*Work required*. After finding the line with "none -> lime round brick M6 level 2" in the data below, set down exactly each line through the one with "none -> lime round brick M9 level 2", inclusive, and stop there.

[Items listed in a dataset]
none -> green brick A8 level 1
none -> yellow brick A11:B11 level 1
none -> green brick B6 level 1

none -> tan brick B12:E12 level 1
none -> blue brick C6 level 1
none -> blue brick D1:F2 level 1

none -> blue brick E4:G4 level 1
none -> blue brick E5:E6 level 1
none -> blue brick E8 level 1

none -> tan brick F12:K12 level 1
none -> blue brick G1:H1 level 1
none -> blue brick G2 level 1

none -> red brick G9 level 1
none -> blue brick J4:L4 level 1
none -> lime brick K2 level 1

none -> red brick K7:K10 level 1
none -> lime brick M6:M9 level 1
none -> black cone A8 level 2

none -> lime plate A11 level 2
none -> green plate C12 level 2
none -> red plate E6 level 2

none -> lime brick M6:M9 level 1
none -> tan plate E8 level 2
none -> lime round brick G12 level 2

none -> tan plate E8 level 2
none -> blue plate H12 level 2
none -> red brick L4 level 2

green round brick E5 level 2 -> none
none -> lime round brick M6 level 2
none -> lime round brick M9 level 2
==
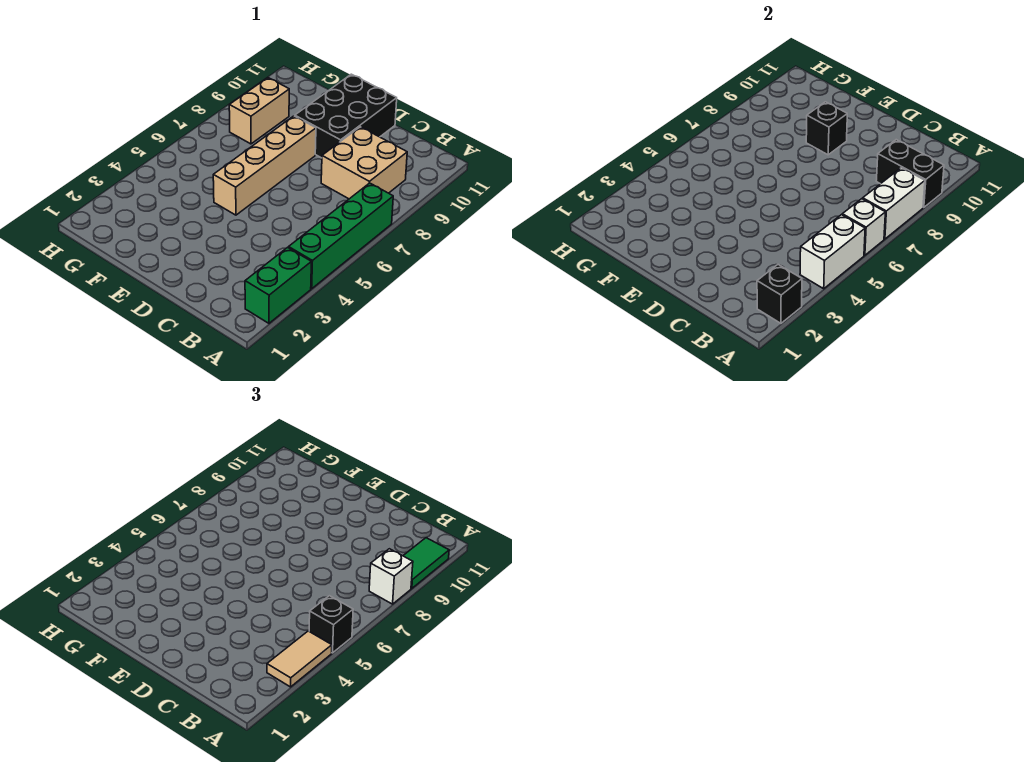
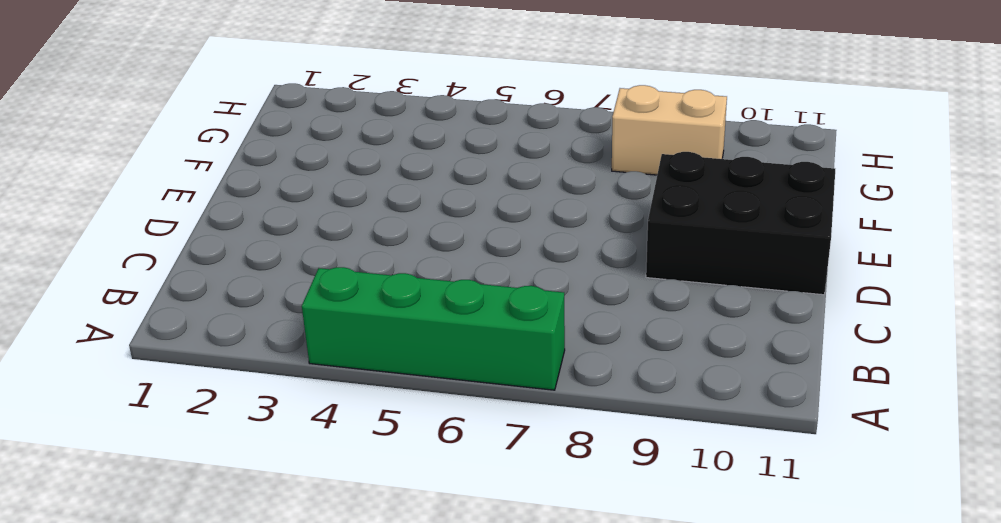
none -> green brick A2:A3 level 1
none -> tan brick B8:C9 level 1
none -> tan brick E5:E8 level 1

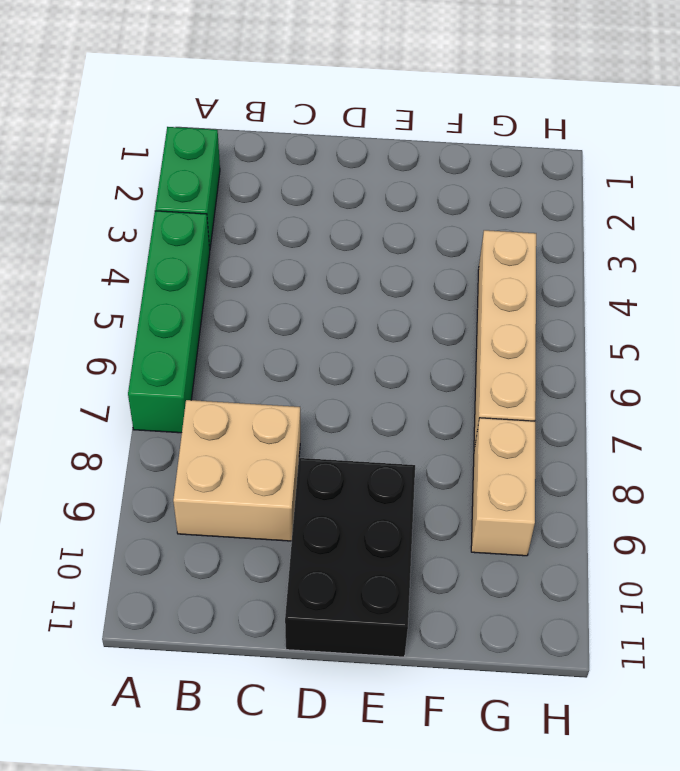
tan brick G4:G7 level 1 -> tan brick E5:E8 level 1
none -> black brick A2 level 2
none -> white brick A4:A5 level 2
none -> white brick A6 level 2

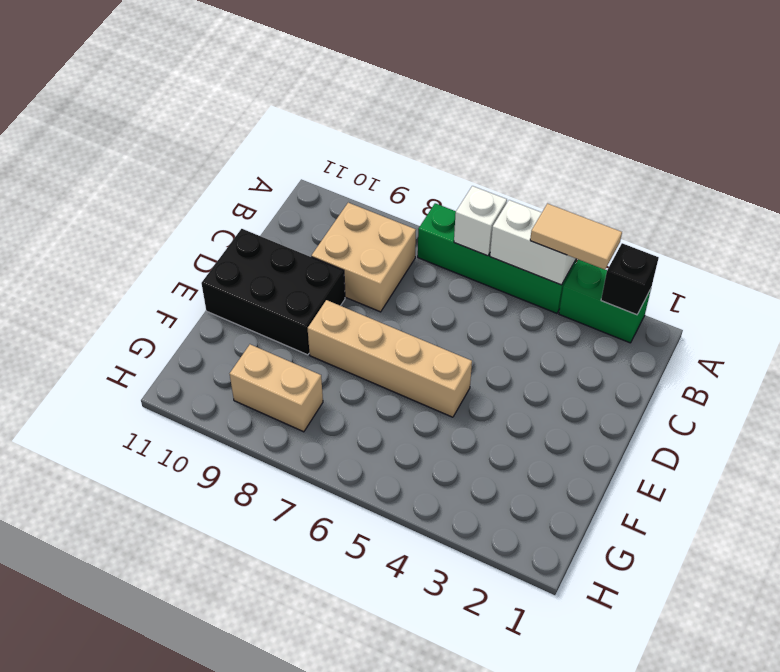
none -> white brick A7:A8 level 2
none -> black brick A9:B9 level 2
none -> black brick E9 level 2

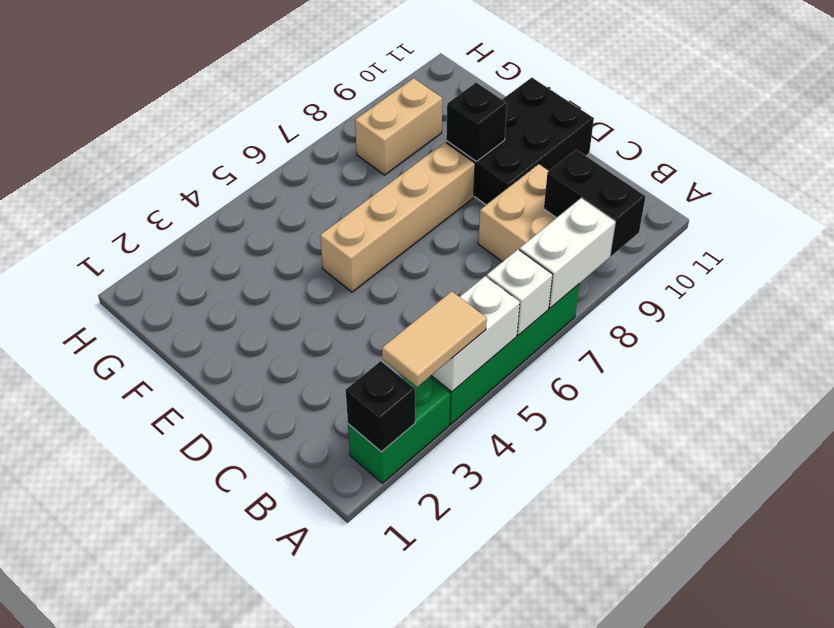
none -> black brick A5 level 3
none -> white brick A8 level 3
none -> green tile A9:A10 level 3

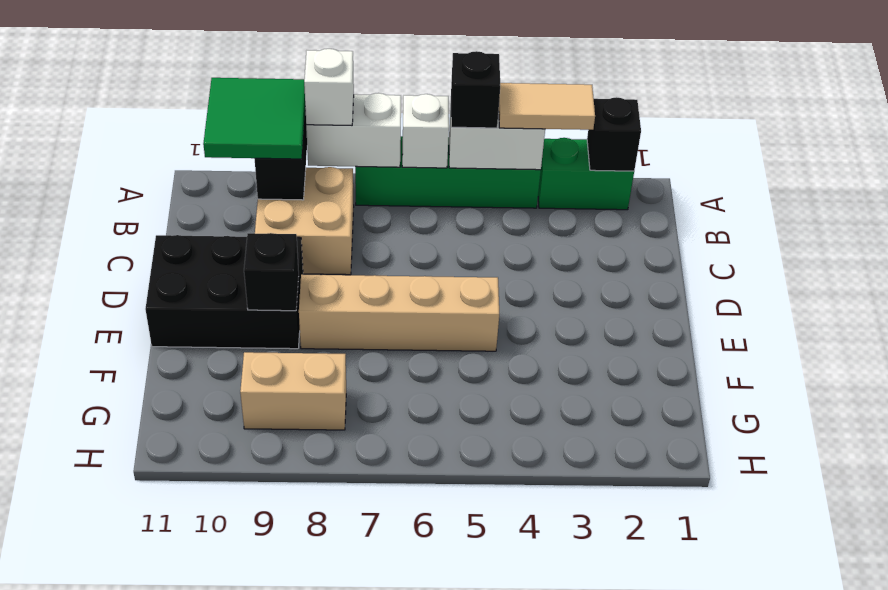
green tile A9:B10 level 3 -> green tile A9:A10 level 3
* * *
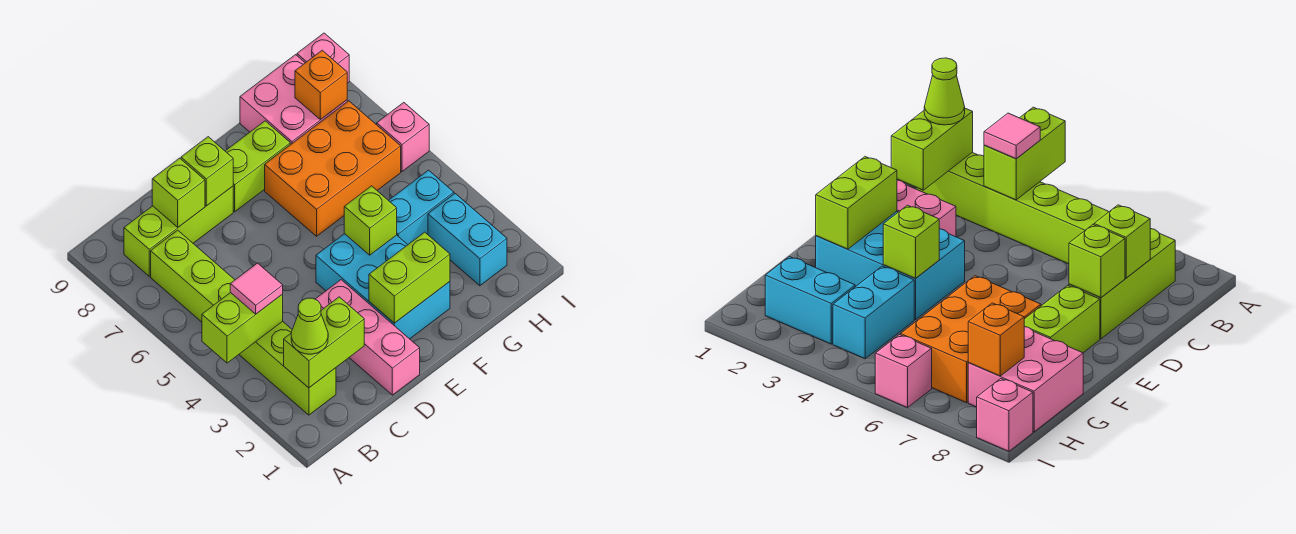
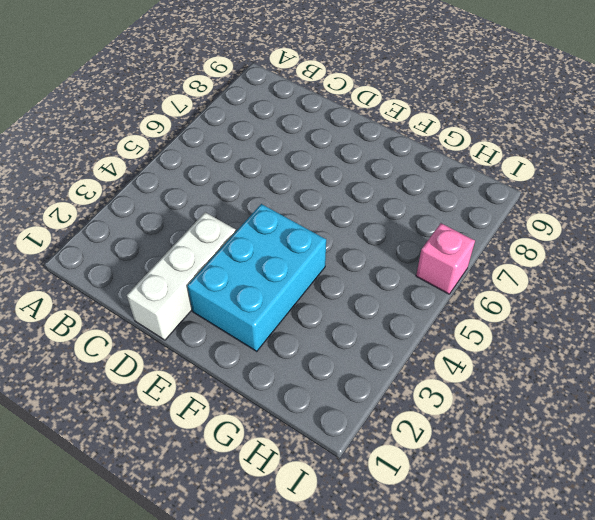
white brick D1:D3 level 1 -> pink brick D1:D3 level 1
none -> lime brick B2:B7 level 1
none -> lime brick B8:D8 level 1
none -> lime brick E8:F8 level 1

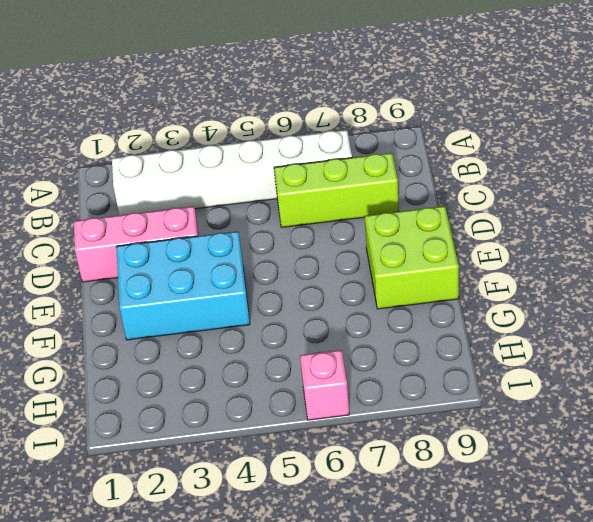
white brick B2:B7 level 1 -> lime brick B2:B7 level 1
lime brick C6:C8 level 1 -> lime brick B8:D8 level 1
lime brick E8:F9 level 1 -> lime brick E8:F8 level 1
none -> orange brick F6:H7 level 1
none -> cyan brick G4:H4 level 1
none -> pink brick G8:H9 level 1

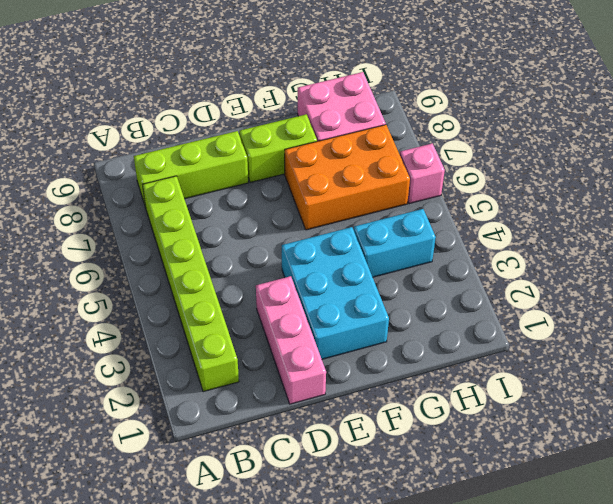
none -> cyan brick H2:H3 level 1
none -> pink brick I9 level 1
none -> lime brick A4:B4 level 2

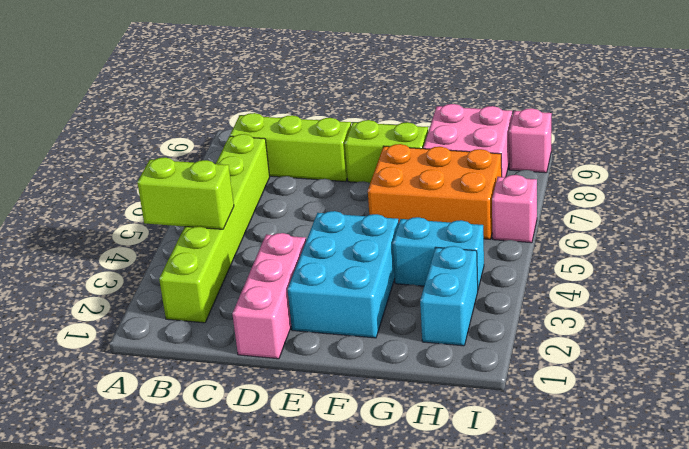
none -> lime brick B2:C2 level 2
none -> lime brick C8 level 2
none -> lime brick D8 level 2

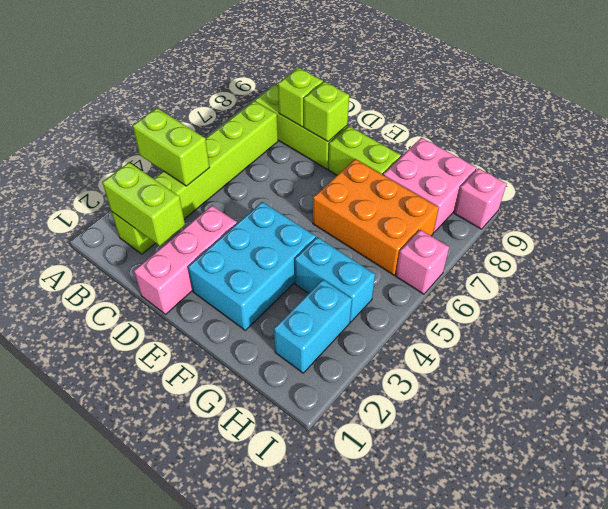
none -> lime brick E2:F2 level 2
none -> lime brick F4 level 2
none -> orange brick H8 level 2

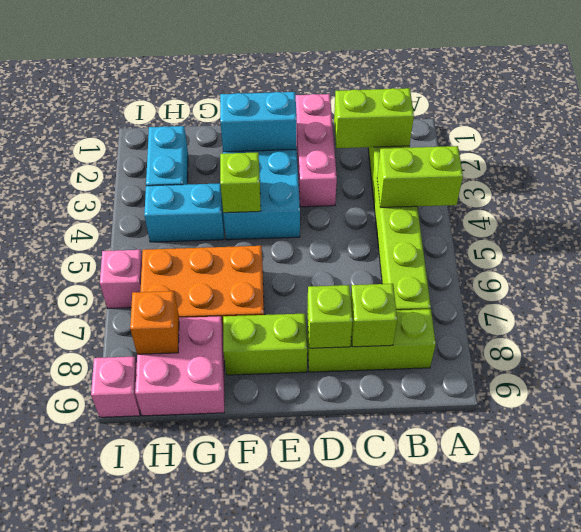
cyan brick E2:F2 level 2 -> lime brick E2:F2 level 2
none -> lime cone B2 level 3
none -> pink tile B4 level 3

*Finished task*.
none -> lime round brick M6 level 2
none -> lime round brick M9 level 2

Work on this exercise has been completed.